*Work required:*
Take the line that contains "(353, 215) = (400, 395): pink" in the data below and each line after it, through the last, and repeat them unchanged.
● ● ●
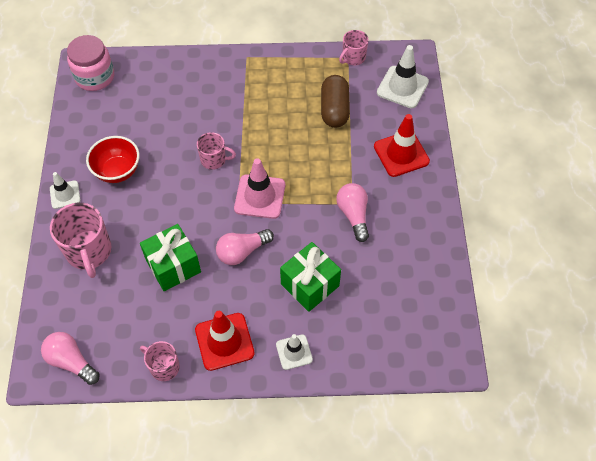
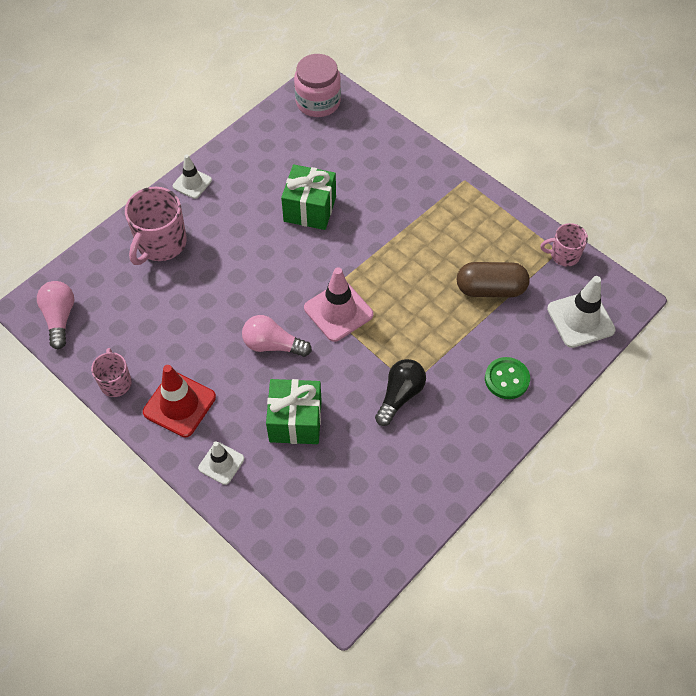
camera: 45 degrees right, 0 degrees up
(117, 171) = (250, 196): red bowl -> none
(173, 266) = (208, 309): green gift -> green gift (310, 209)
(214, 160) = (336, 249): pink mug -> none
(334, 109) = (490, 289): brown capsule -> brown capsule turned 45 degrees clockwise
(353, 215) = (400, 395): pink light bulb -> black light bulb
(401, 154) = (507, 379): red traffic cone -> green button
● ● ●
*Task result:*
(353, 215) = (400, 395): pink light bulb -> black light bulb
(401, 154) = (507, 379): red traffic cone -> green button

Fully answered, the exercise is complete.